• Listed records

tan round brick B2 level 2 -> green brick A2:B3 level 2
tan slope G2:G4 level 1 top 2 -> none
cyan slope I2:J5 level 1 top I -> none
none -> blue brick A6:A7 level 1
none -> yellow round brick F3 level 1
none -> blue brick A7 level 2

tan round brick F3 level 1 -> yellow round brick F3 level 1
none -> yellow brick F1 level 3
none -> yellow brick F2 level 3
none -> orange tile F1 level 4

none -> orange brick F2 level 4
==
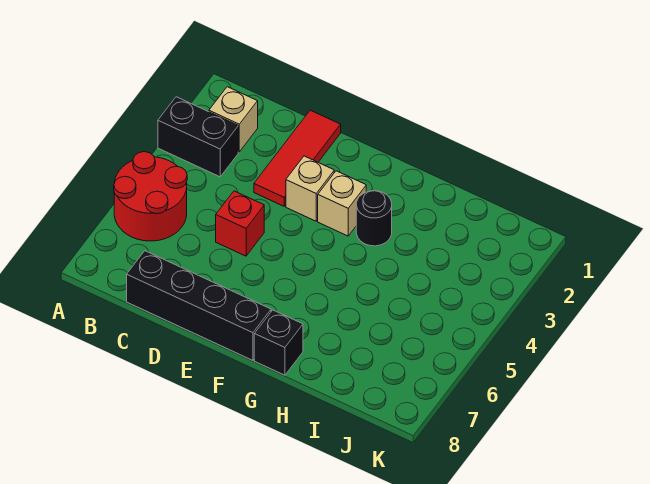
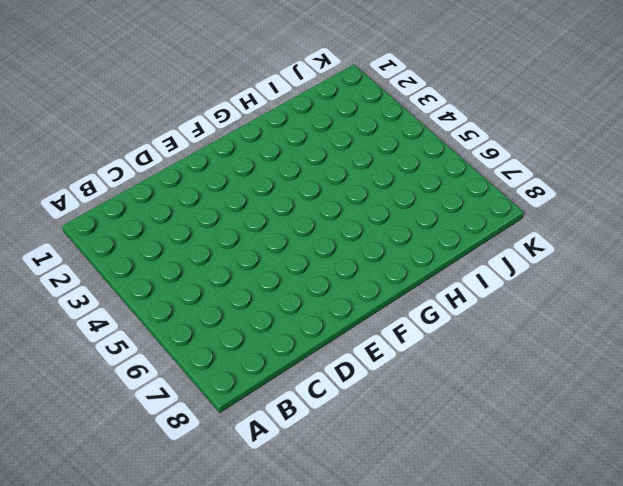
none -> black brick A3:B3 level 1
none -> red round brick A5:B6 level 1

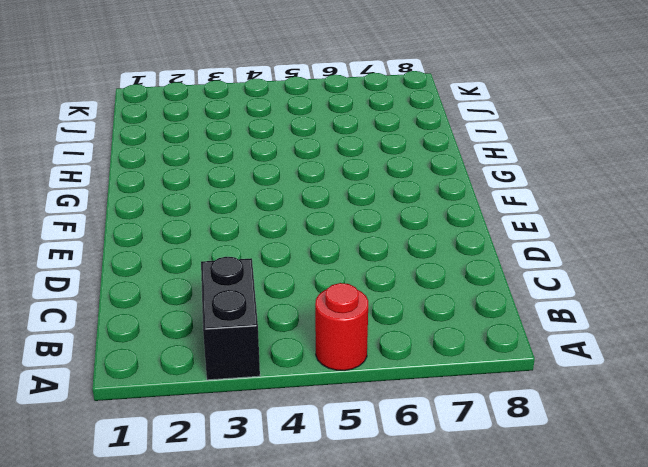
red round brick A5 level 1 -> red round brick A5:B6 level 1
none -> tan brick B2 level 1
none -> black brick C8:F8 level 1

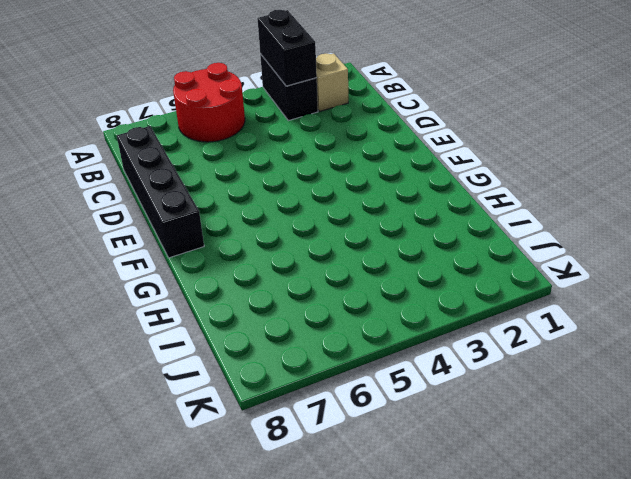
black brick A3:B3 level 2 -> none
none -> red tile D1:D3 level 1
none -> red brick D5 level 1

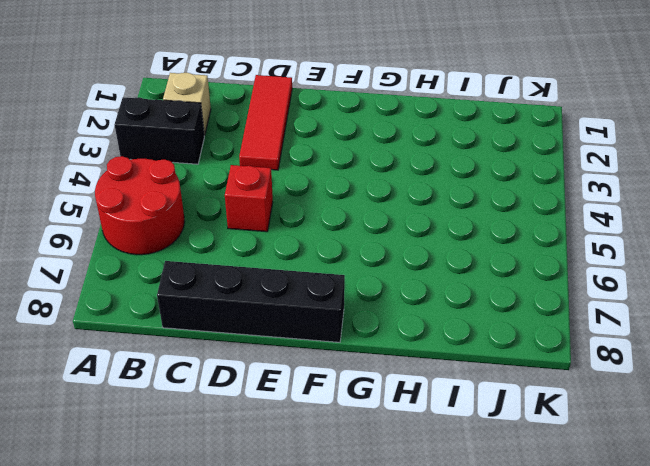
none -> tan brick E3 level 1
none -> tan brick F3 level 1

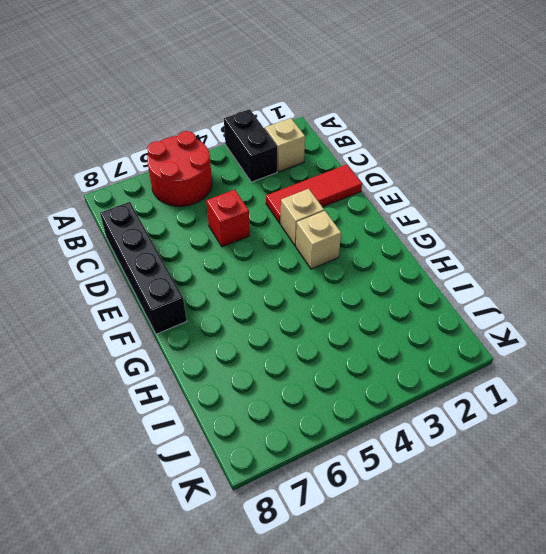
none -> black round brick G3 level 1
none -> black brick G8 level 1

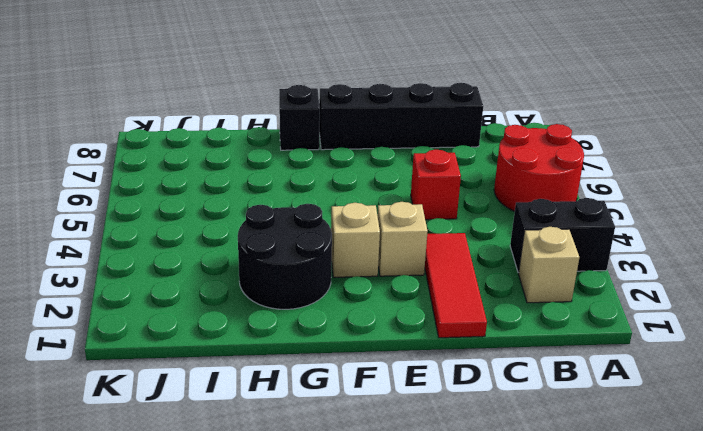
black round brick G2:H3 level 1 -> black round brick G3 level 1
---
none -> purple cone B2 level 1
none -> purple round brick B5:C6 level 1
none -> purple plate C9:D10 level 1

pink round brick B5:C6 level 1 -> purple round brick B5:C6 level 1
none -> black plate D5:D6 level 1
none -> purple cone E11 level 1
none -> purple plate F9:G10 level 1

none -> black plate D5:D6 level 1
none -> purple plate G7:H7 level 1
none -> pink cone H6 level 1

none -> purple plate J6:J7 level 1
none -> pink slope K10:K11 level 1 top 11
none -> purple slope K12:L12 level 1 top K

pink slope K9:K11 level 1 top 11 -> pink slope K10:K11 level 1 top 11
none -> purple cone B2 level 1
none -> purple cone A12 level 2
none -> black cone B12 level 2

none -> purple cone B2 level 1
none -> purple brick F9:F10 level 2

• Action item
Review the material and copy each line in which the word "tile" appears.

• Written answer
none -> orange tile F1 level 4
none -> red tile D1:D3 level 1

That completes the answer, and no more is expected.